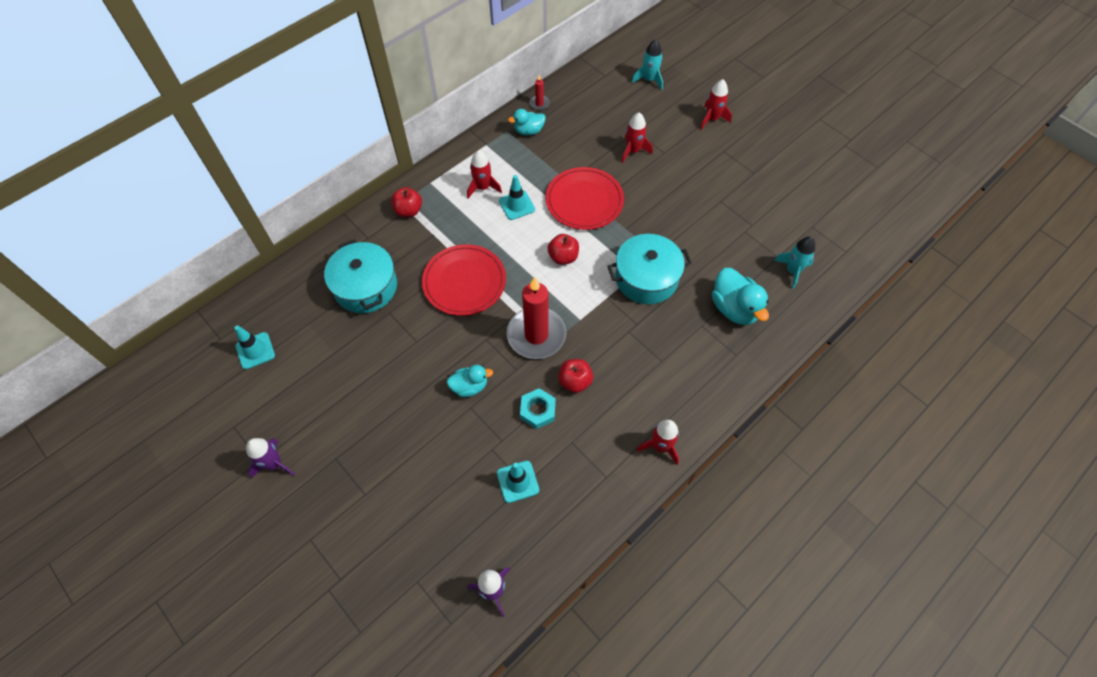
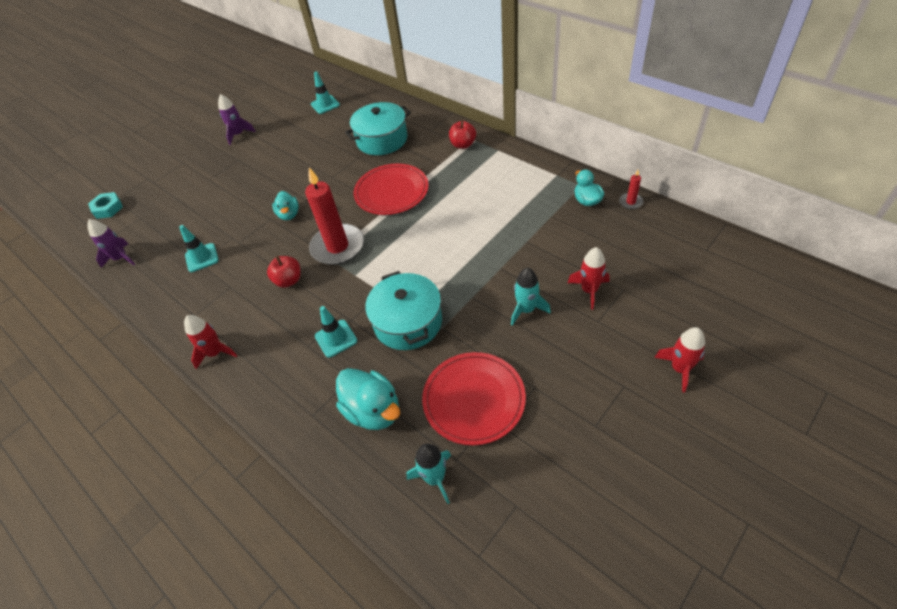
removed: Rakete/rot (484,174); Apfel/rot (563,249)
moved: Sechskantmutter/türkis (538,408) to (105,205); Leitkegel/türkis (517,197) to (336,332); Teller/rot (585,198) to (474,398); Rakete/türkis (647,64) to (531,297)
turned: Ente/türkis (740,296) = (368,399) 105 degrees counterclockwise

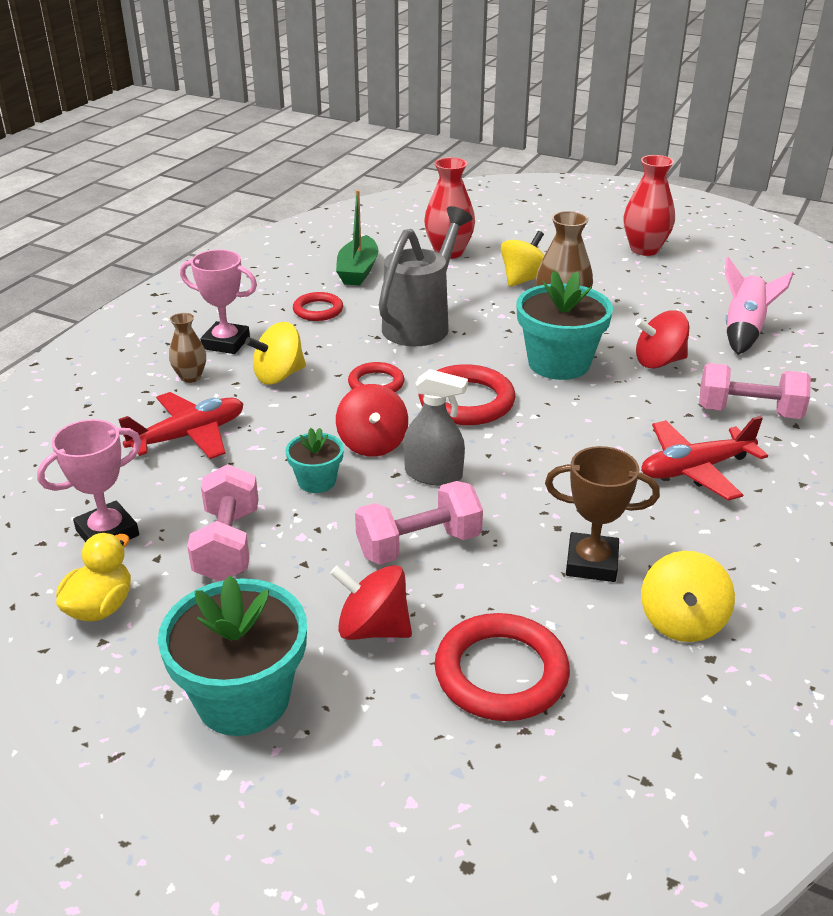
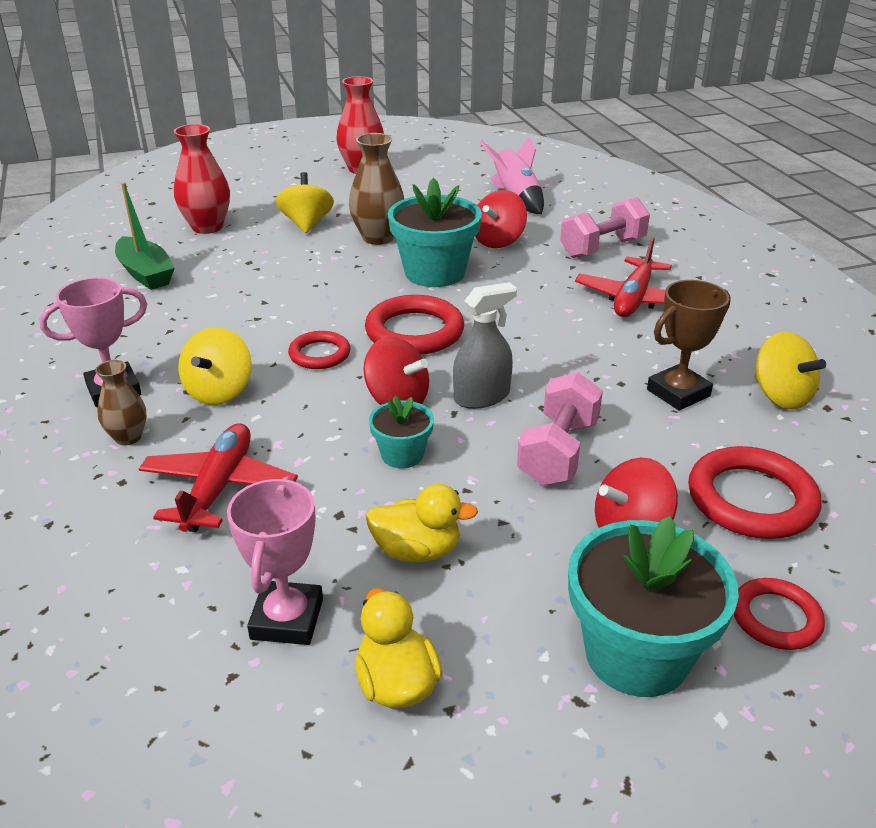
removed: Gießkanne/grau (425,276)
moved: Ring/rot (318,306) to (779,614)
replaced: Hantel/rosa (223,522) to Ente/gelb (422,523)

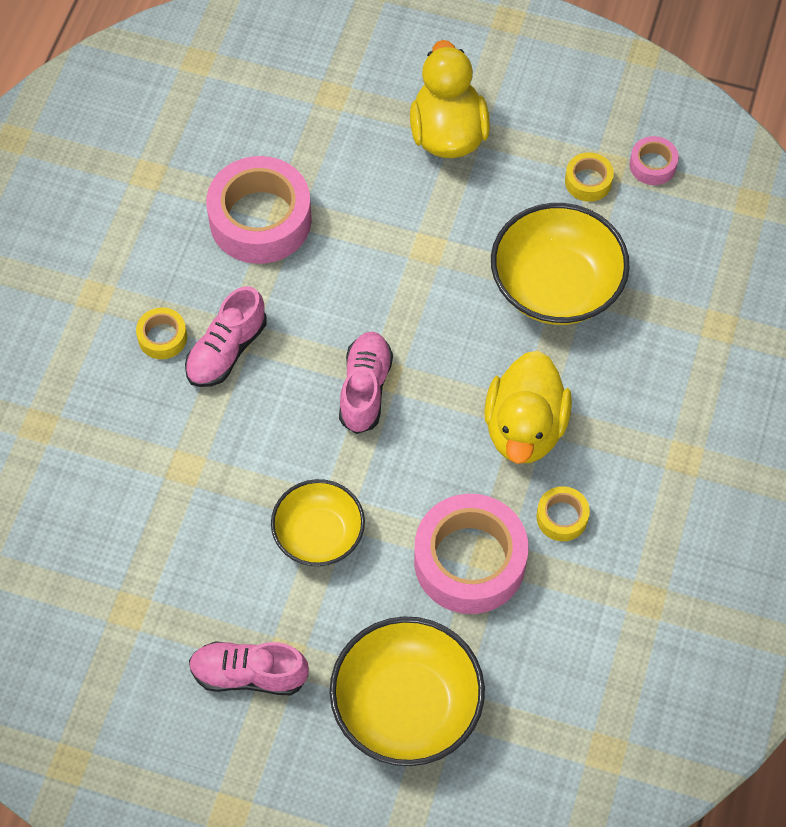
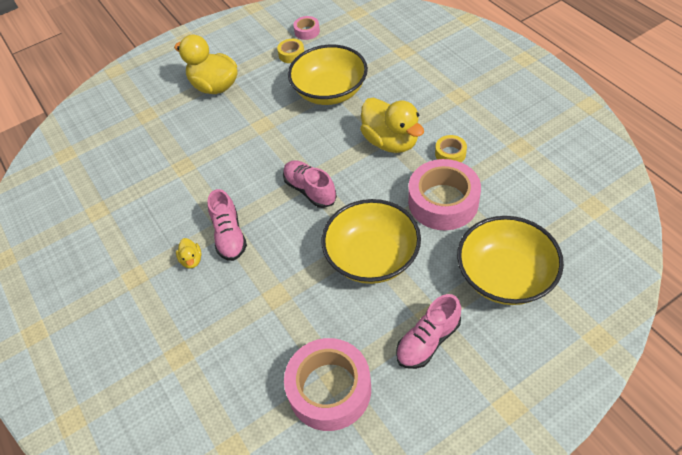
moved: Klebeband/rosa (259,210) to (327,384)
replaced: Klebeband/gelb (161,333) to Ente/gelb (189,253)
resized: Schüssel/gelb (318,522) = (371,241) x1.57

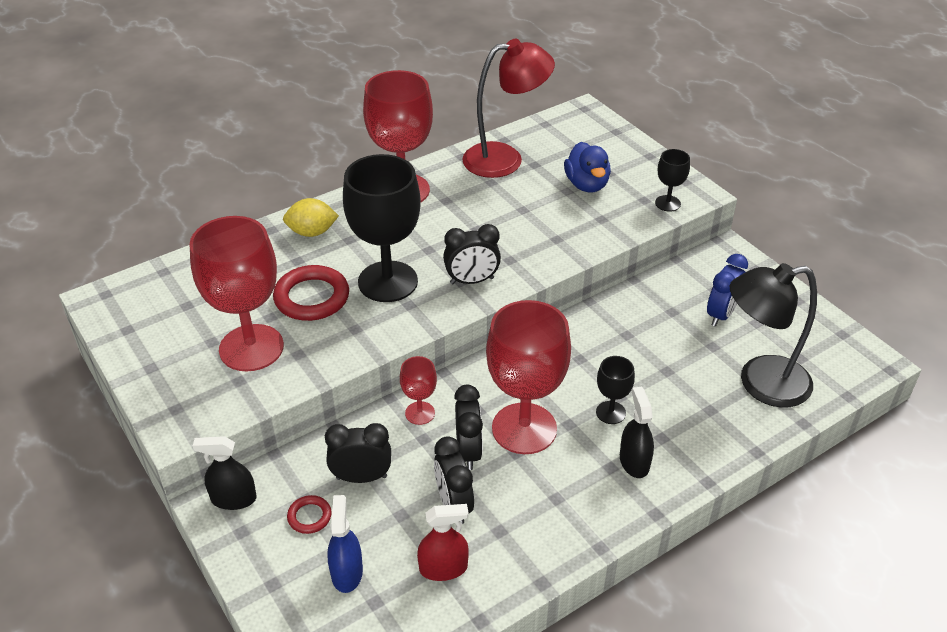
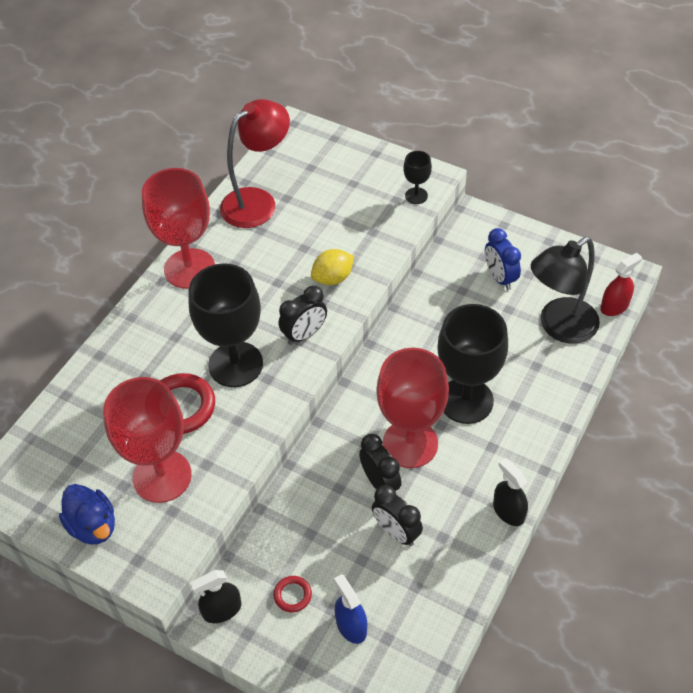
removed: Wecker/schwarz (358,453); Kelch/rot (418,390)
moved: Ente/blau (587,167) to (87,514); Zitrone/gelb (311,217) to (332,267); Sprühflasche/schwarz (637,432) to (510,492); Sprühflasche/rot (443,542) to (621,284)
turned: Wecker/blau (727,290) = (503,259) 150 degrees clockwise
resized: Kelch/schwarz (615,390) = (472,364) x2.15

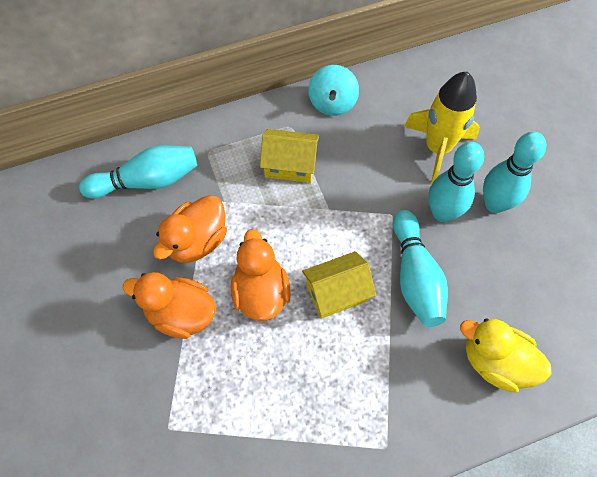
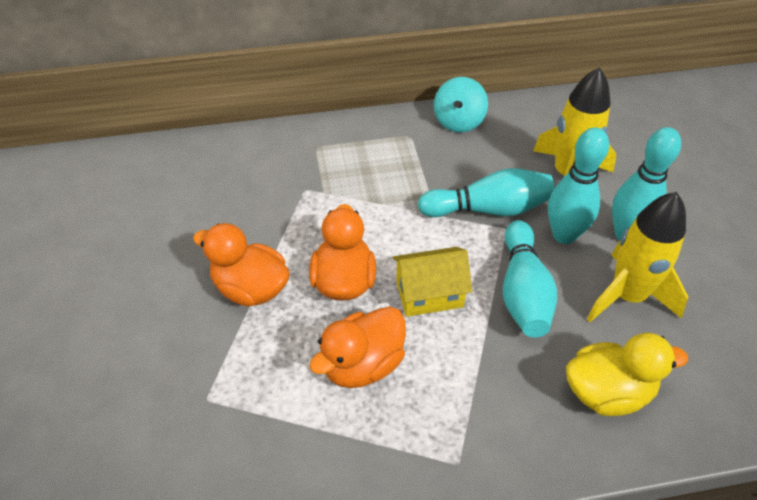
removed: Haus/gelb (290,156)
added: Rakete/gelb (637,257)
moved: Ente/orange (190,229) to (357,347); Bowlingkegel/türkis (138,171) to (486,192)
turned: Ente/gelb (505,355) = (627,374) 135 degrees clockwise

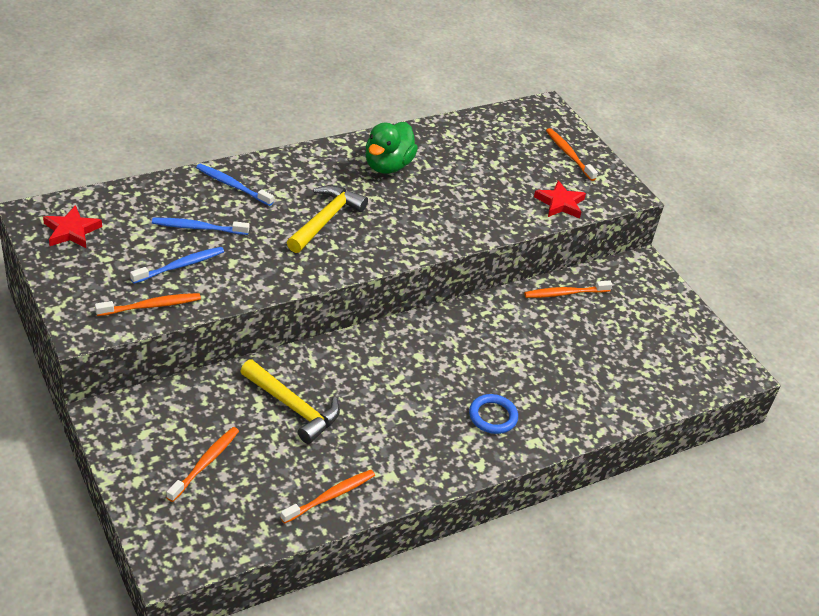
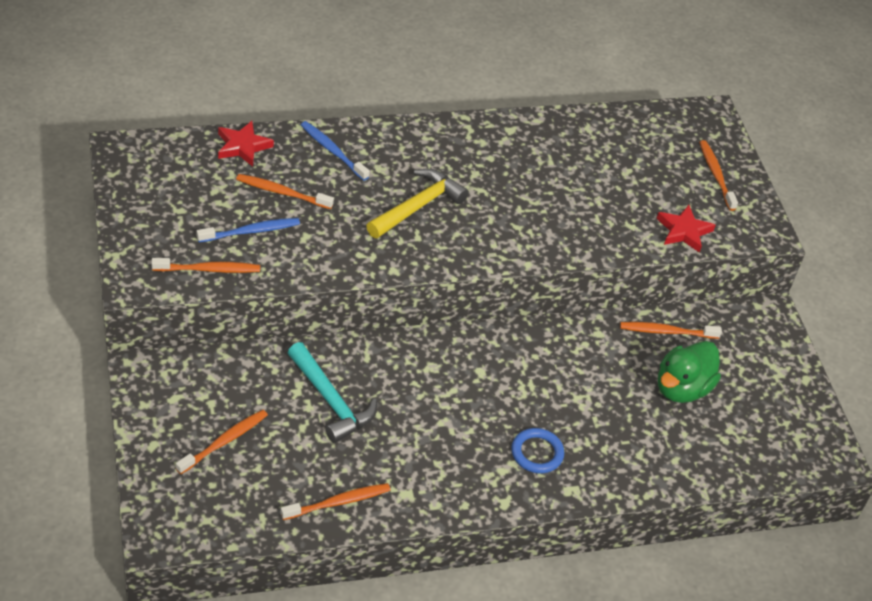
moved: Stern/rot (72,226) to (246,144); Ente/grün (391,148) to (689,372)
recoloured: Zahnbürste/blau (200,226) to Zahnbürste/orange (285,191); Hammer/gelb (290,401) to Hammer/türkis (332,392)

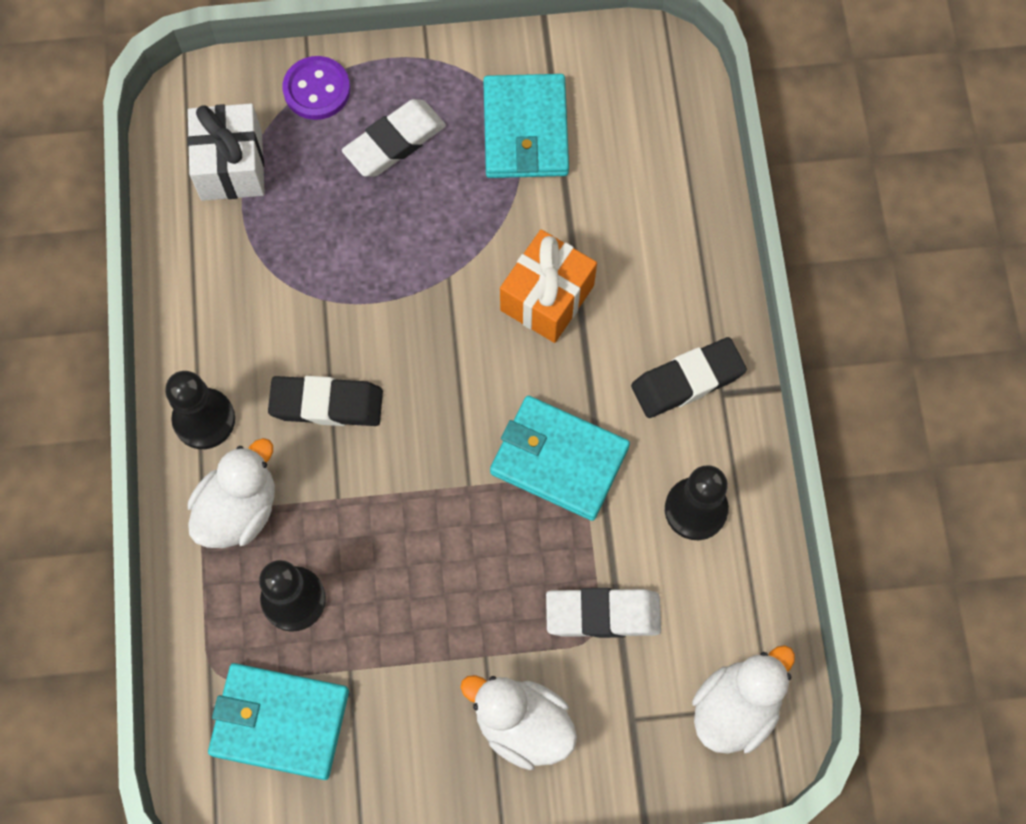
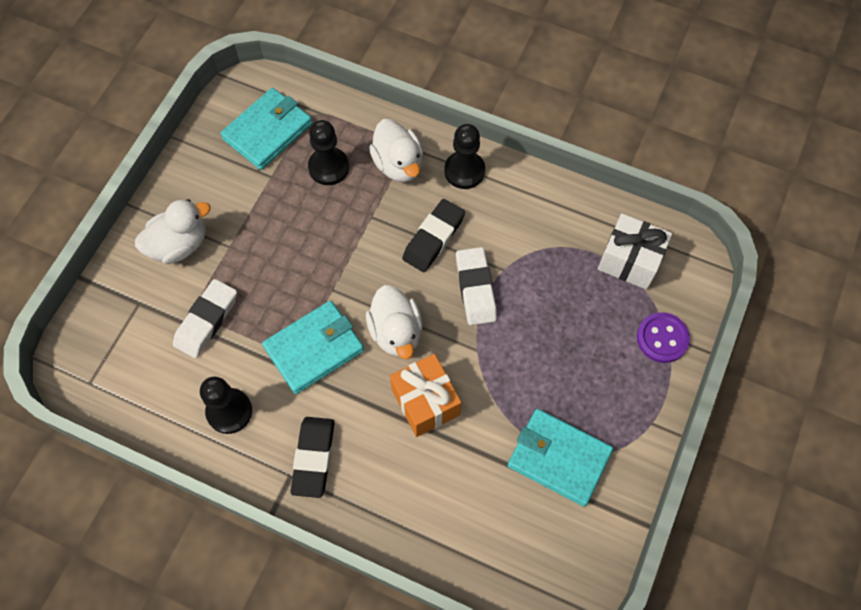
moved: Ente/weiß (743,699) to (394,322); Radiergummi/weiß (394,138) to (476,286)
====
What is needed is an exact copy of the lines from the beginning of the data through the line containing "moved: Sechskantmutter/türkis (538,408)", both included, without any pictures.

removed: Rakete/rot (484,174); Apfel/rot (563,249)
moved: Sechskantmutter/türkis (538,408) to (105,205); Leitkegel/türkis (517,197) to (336,332); Teller/rot (585,198) to (474,398); Rakete/türkis (647,64) to (531,297)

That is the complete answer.